Your assignment:
Repeat, exactly as written, the lines from the one with "red duck: 0 -> 4" to the final line of the listing, and keep every picture out.

****************************************

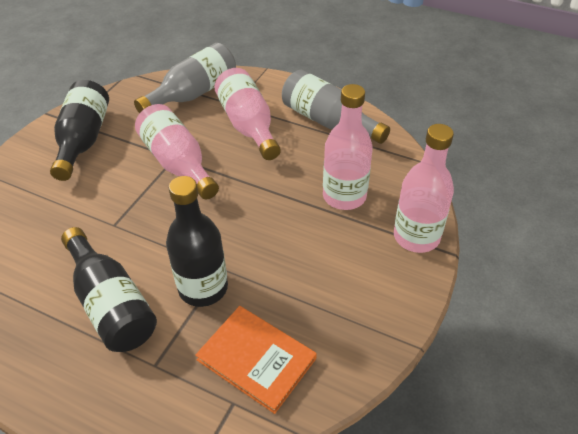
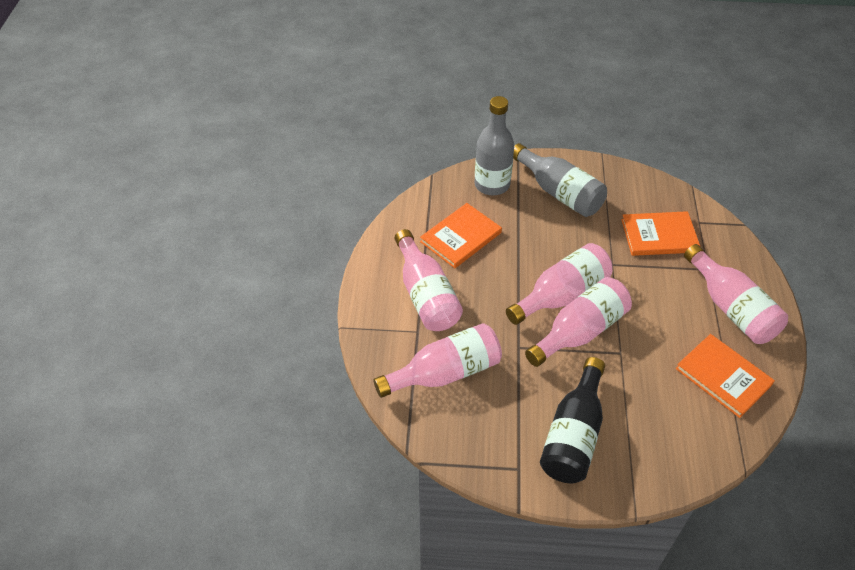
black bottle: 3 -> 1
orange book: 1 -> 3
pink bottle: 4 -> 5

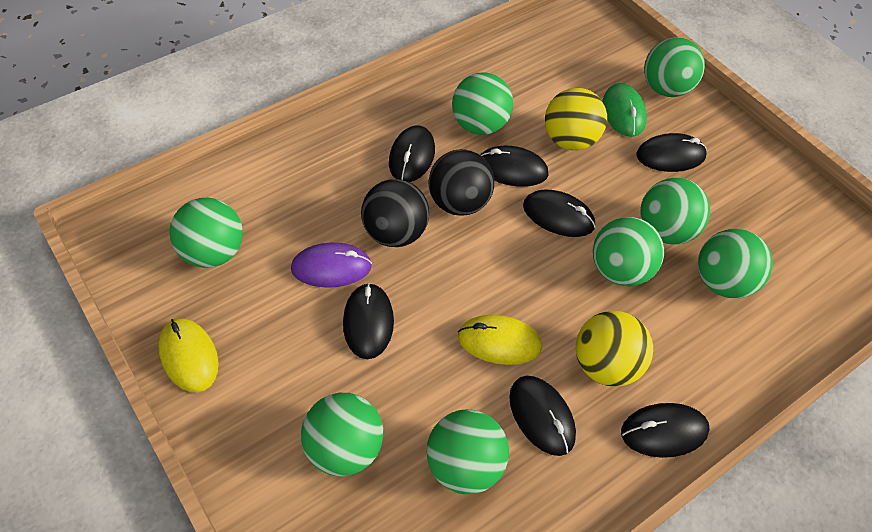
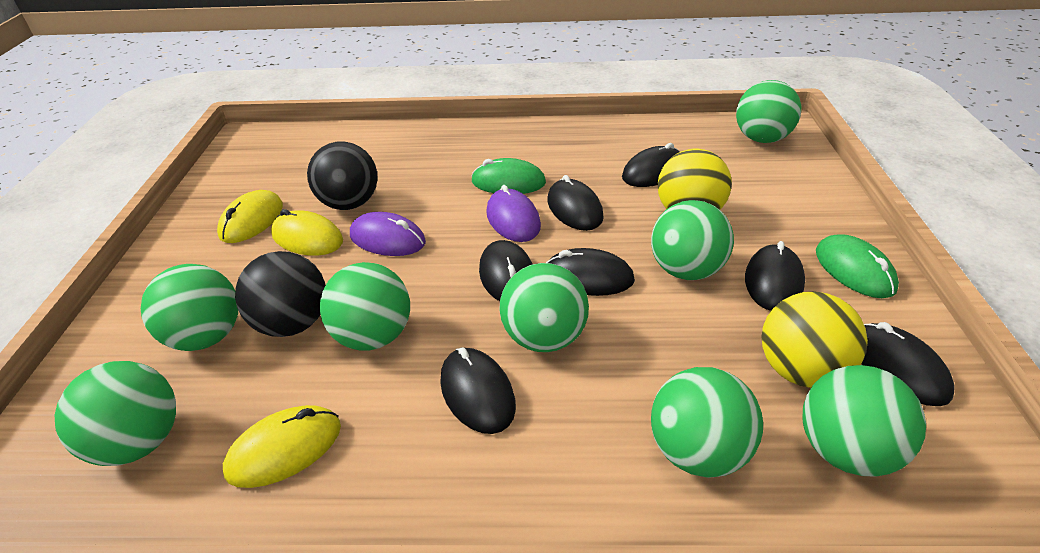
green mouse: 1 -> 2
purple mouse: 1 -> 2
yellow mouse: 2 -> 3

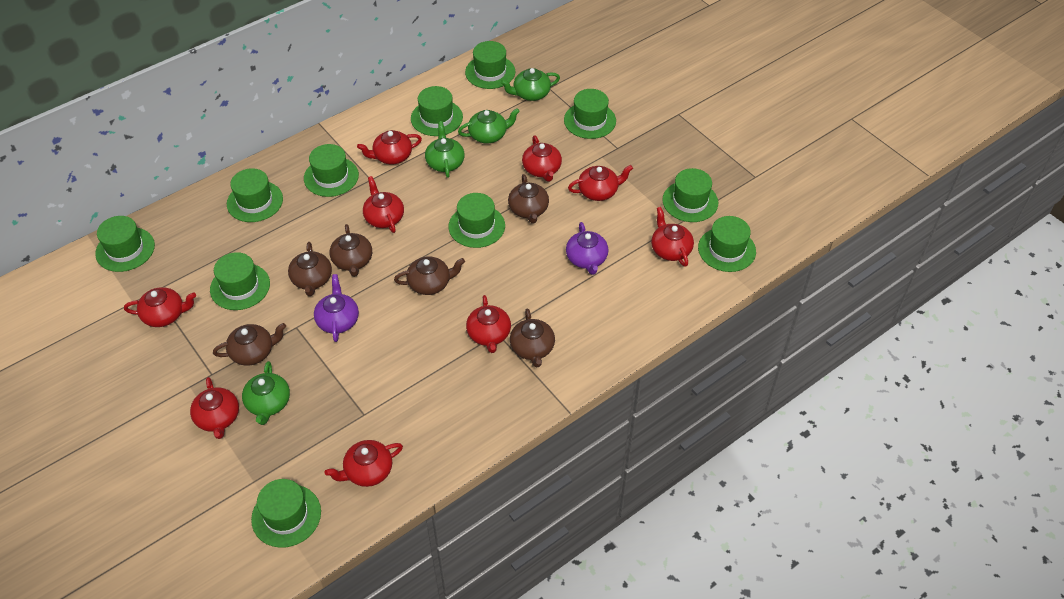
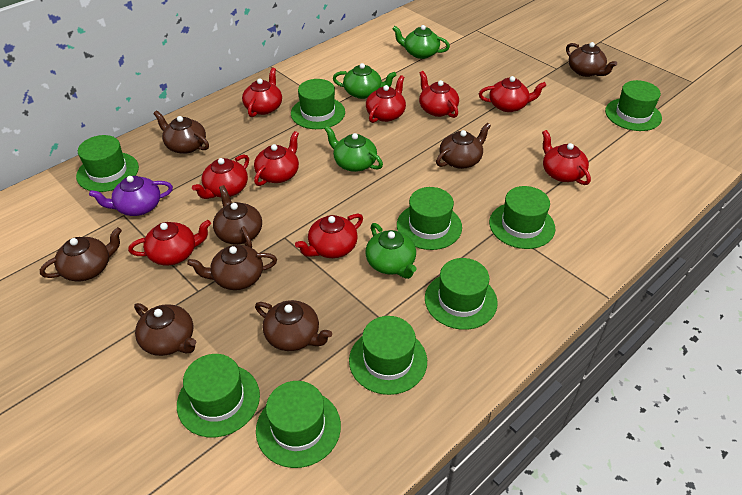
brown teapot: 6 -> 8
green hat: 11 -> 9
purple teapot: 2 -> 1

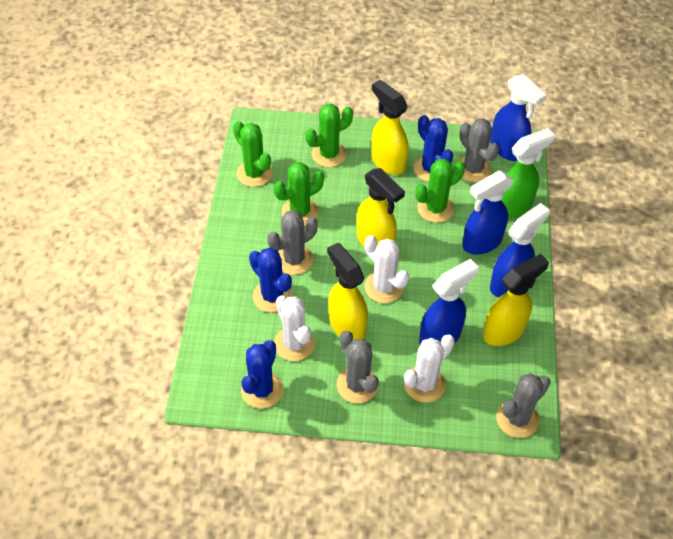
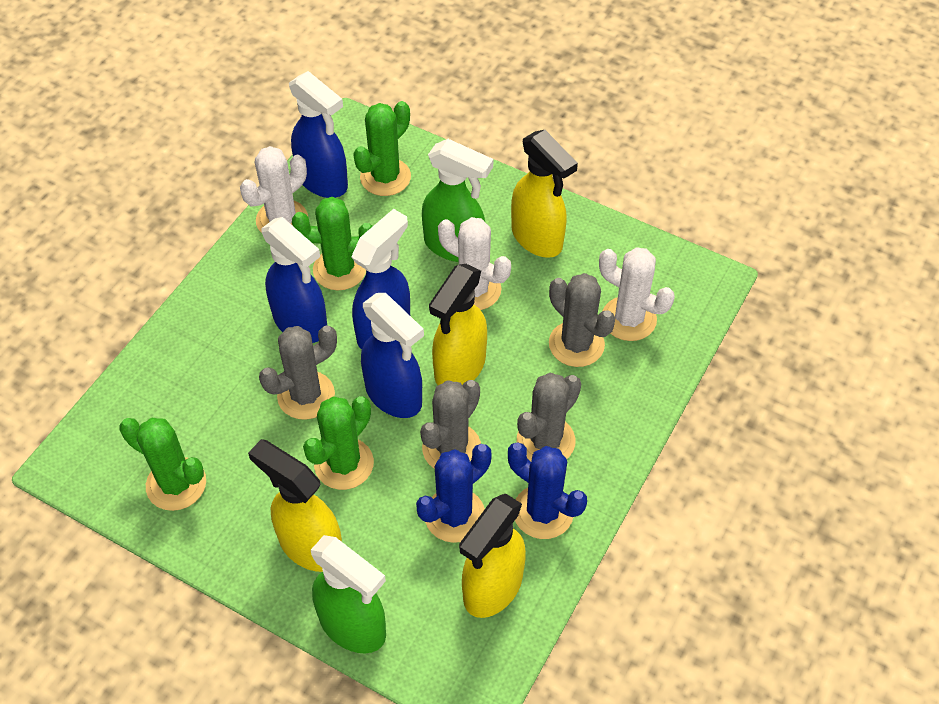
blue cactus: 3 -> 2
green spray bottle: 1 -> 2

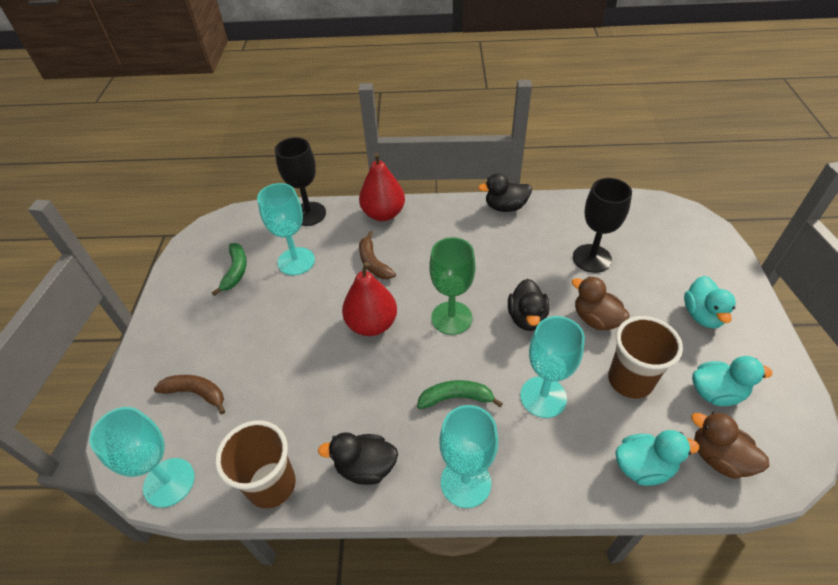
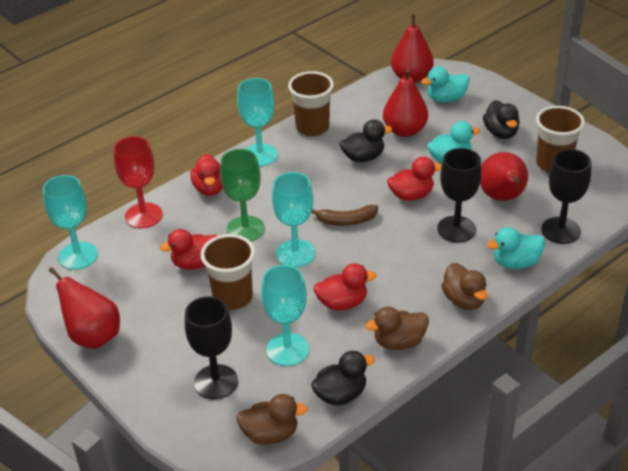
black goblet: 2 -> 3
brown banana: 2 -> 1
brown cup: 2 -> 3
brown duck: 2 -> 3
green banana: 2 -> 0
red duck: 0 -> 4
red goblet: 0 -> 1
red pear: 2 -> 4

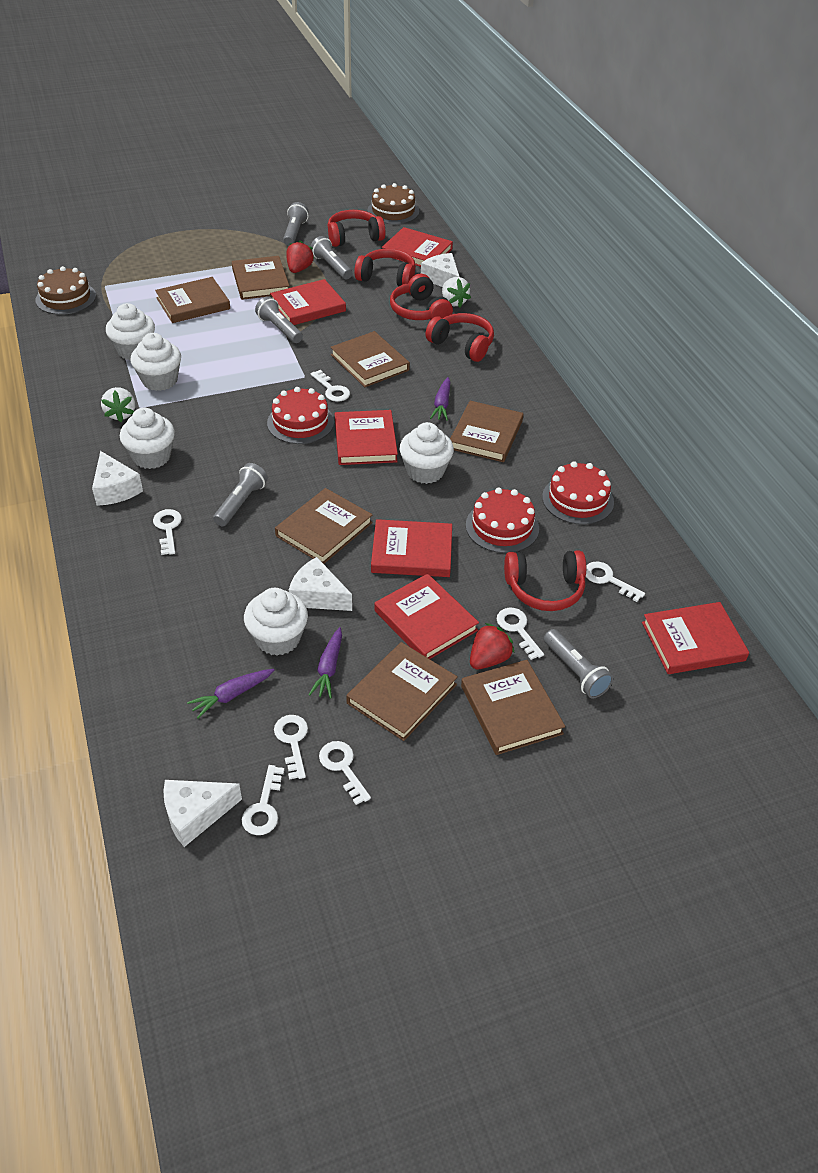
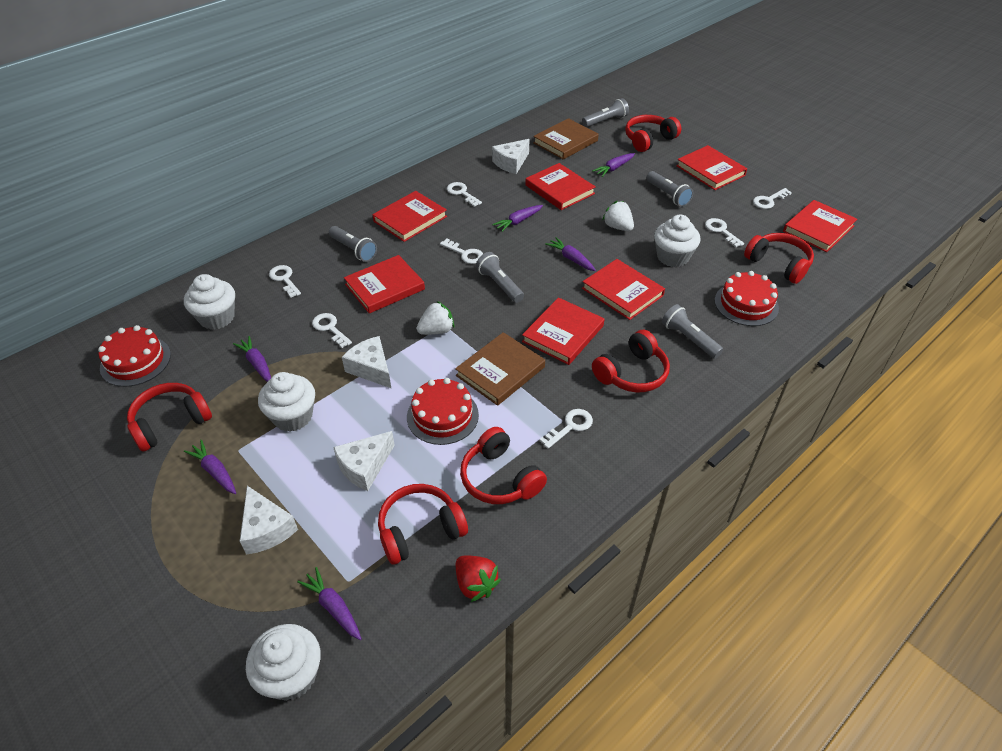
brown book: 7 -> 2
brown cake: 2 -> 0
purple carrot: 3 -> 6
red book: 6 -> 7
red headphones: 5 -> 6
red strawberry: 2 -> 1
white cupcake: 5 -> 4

****************************************

Solution to this exercise:
red duck: 0 -> 4
red goblet: 0 -> 1
red pear: 2 -> 4

brown book: 7 -> 2
brown cake: 2 -> 0
purple carrot: 3 -> 6
red book: 6 -> 7
red headphones: 5 -> 6
red strawberry: 2 -> 1
white cupcake: 5 -> 4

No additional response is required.